[Object state comparisons]
'''

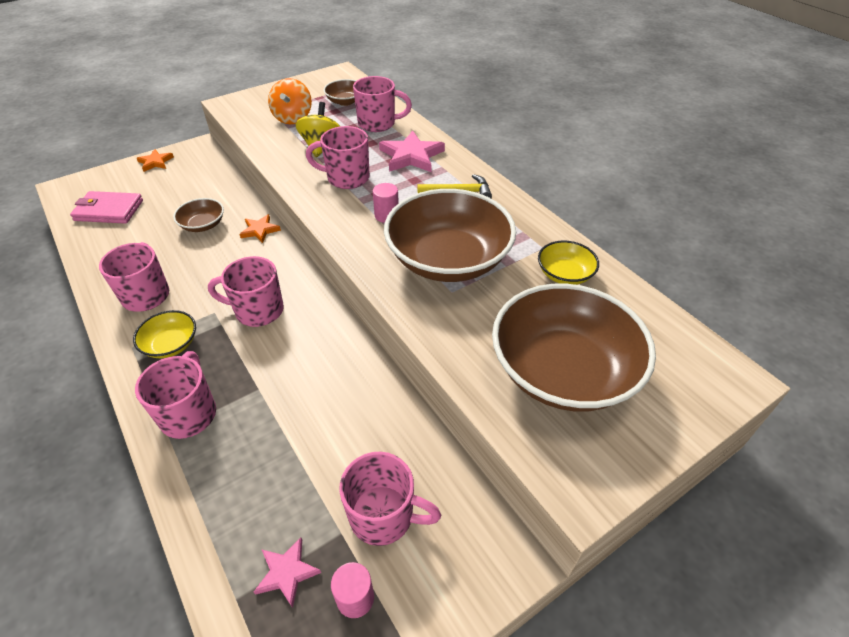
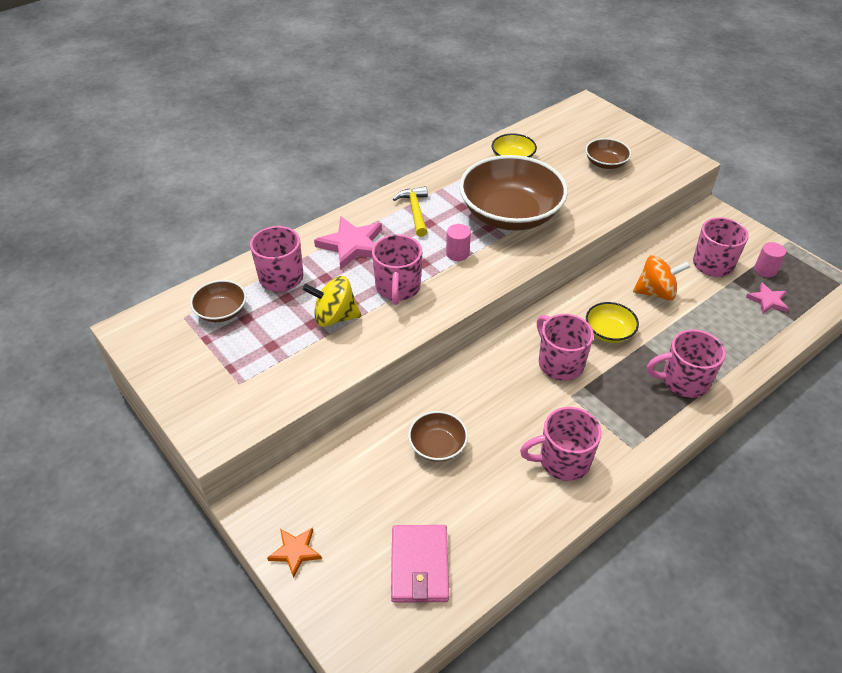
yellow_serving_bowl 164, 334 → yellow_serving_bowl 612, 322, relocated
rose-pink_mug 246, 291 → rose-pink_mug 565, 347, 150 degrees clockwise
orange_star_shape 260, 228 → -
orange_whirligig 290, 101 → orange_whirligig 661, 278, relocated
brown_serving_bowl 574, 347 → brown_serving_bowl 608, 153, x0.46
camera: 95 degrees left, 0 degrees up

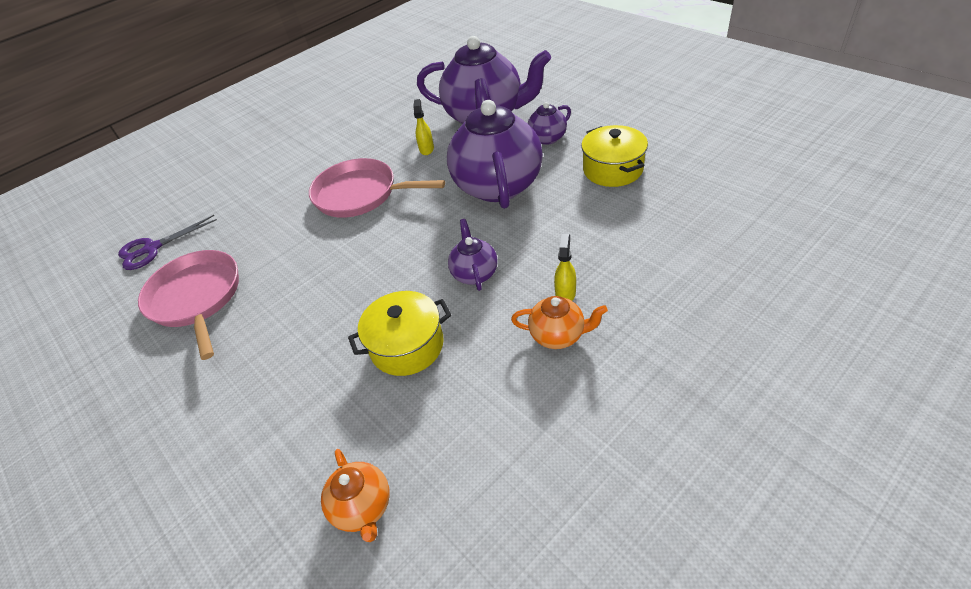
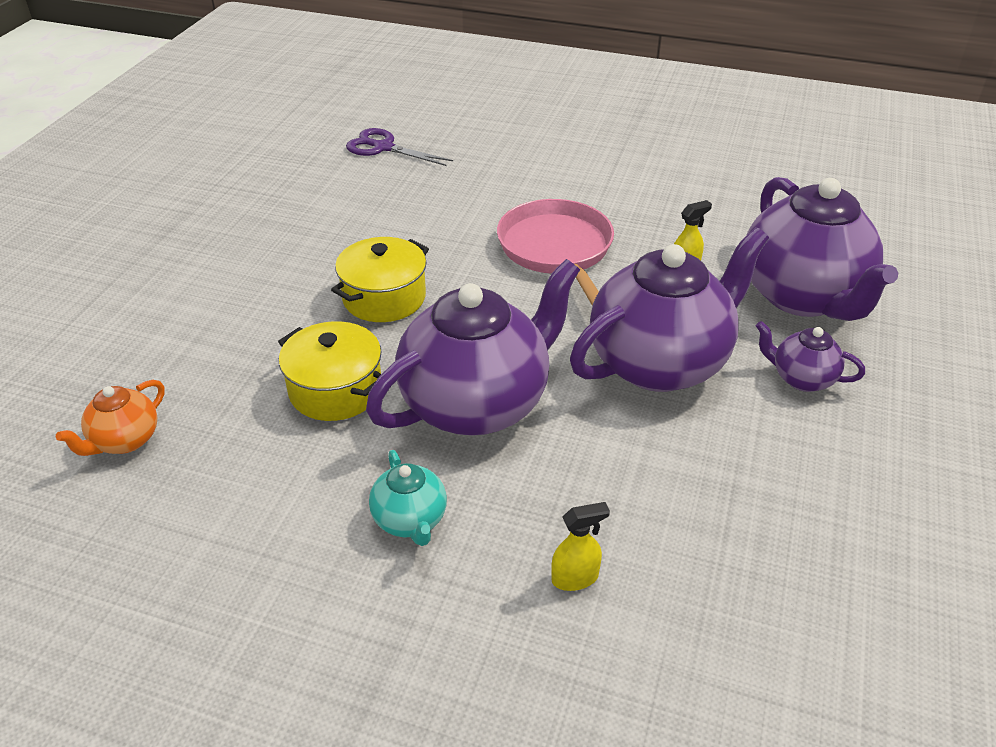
rose-pink_frying_pan 188, 305 → -
purple_teapot 473, 255 → purple_teapot 473, 347, x2.19
orange_teapot 559, 322 → teal_teapot 408, 498
yellow_spray_cleaner 565, 267 → yellow_spray_cleaner 580, 546, relocated
yellow_pot 614, 156 → yellow_pot 380, 279, relocated
camera: 55 degrees right, 5 degrees down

'''

_Activity_
All of the data above should be transcribed verbatim, with pictures omitted.

_Answer box_
yellow_serving_bowl 164, 334 → yellow_serving_bowl 612, 322, relocated
rose-pink_mug 246, 291 → rose-pink_mug 565, 347, 150 degrees clockwise
orange_star_shape 260, 228 → -
orange_whirligig 290, 101 → orange_whirligig 661, 278, relocated
brown_serving_bowl 574, 347 → brown_serving_bowl 608, 153, x0.46
camera: 95 degrees left, 0 degrees up

rose-pink_frying_pan 188, 305 → -
purple_teapot 473, 255 → purple_teapot 473, 347, x2.19
orange_teapot 559, 322 → teal_teapot 408, 498
yellow_spray_cleaner 565, 267 → yellow_spray_cleaner 580, 546, relocated
yellow_pot 614, 156 → yellow_pot 380, 279, relocated
camera: 55 degrees right, 5 degrees down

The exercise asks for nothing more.